Start of RECORDED INFORMATION

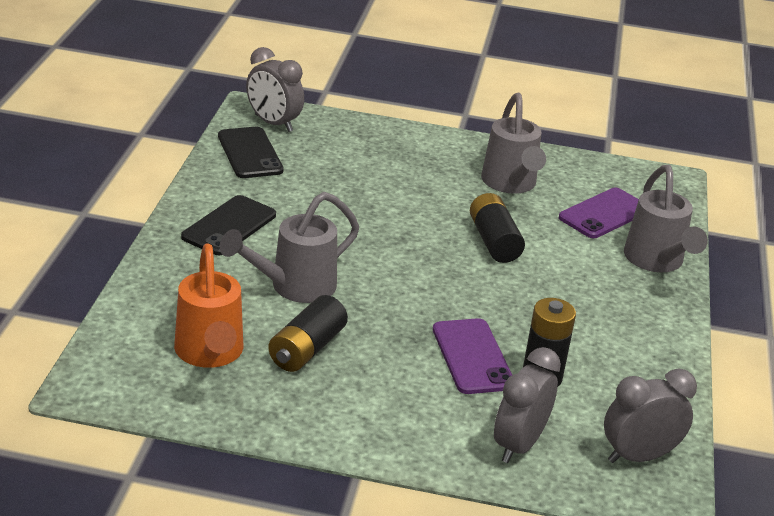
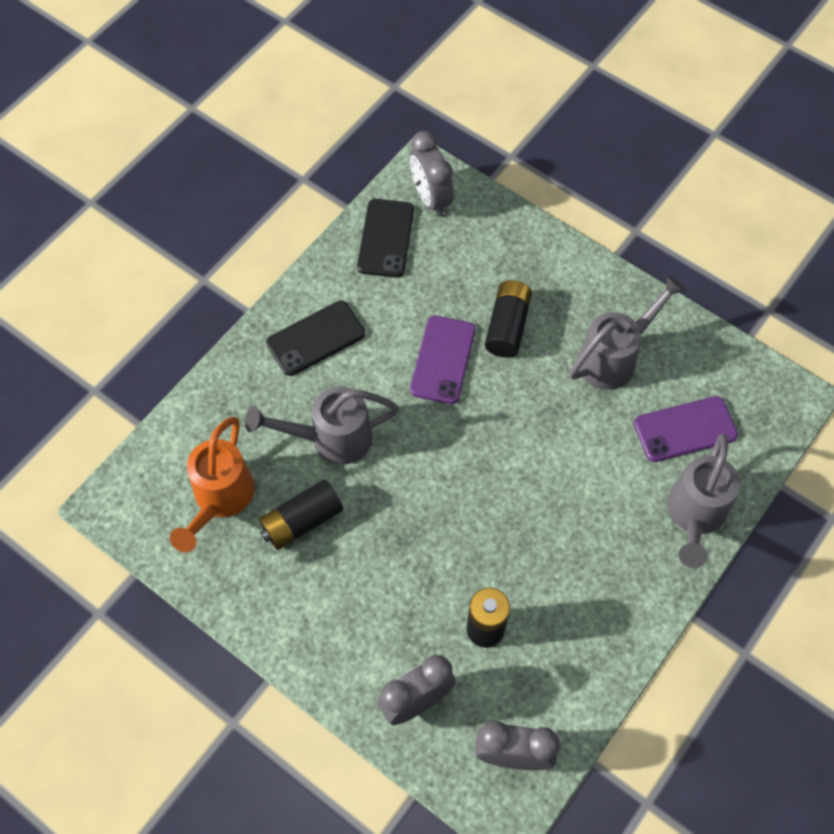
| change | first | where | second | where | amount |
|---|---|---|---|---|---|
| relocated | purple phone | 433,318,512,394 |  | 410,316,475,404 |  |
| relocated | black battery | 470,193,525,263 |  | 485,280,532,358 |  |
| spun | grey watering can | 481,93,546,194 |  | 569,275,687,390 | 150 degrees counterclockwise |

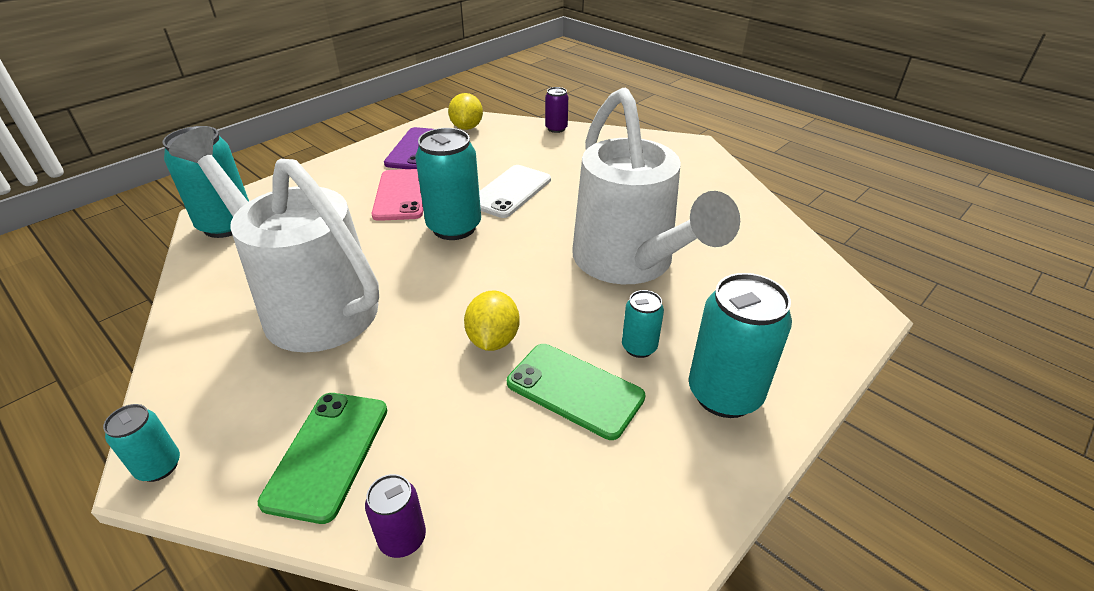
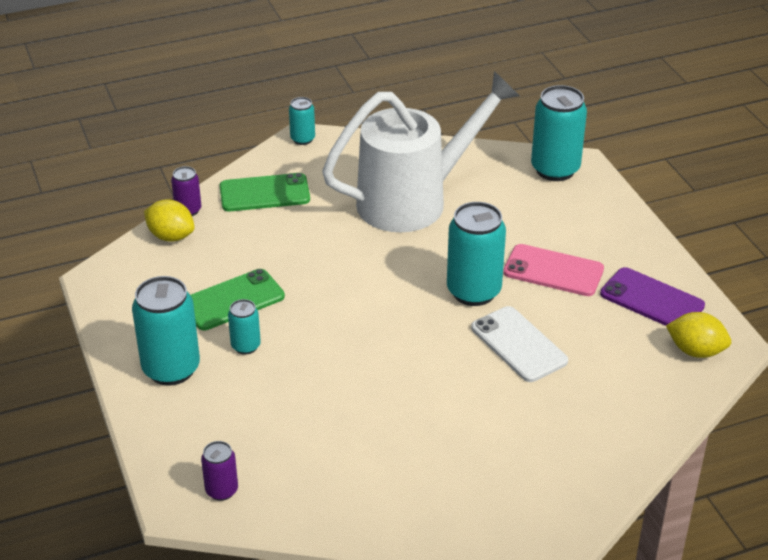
| change | first | where | second | where | amount |
|---|---|---|---|---|---|
| spun | green phone | 258,393,388,524 |  | 220,173,310,212 | 45 degrees counterclockwise |
| relocated | yellow lemon | 464,290,520,351 |  | 144,199,195,242 |  |
| relocated | purple can | 545,87,568,133 |  | 201,441,238,501 |  |
| missing | white watering can | 572,87,740,284 |  |  |  |

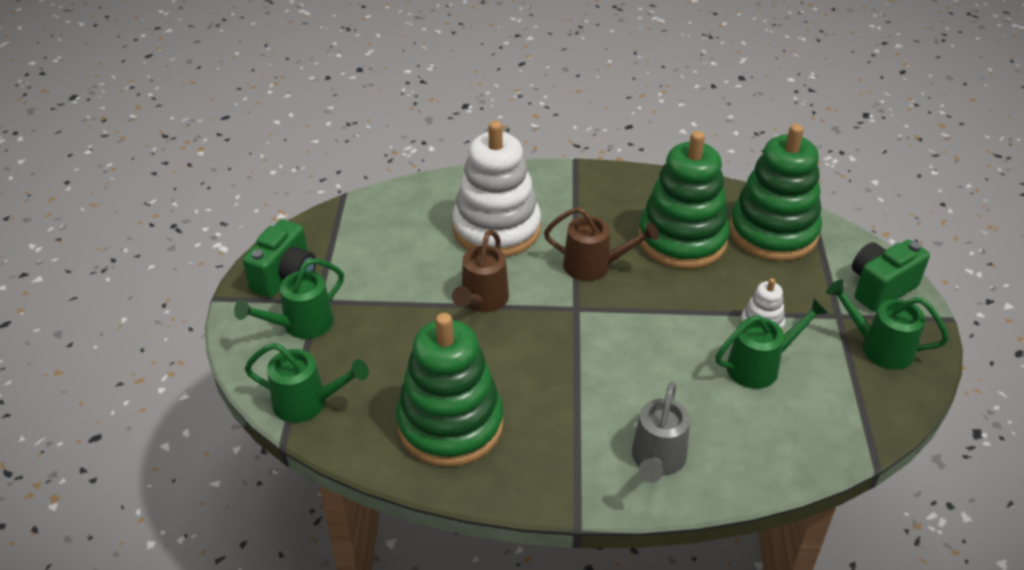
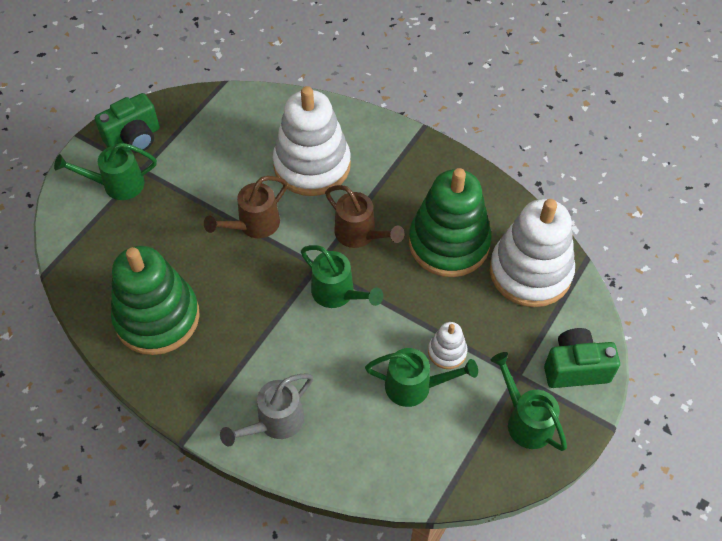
| change | first | where | second | where | amount |
|---|---|---|---|---|---|
| relocated | green watering can | 245,343,369,423 |  | 301,245,383,308 |  |
| colour | green stacking toy | 729,124,822,261 | white stacking toy | 490,199,575,307 |  |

End of RECORDED INFORMATION

> [EXERCISE OBJECTIVE] All lines above that hold the string "white" should be copied.

> [SOLUTION]
| missing | white watering can | 572,87,740,284 |  |  |  |
| colour | green stacking toy | 729,124,822,261 | white stacking toy | 490,199,575,307 |  |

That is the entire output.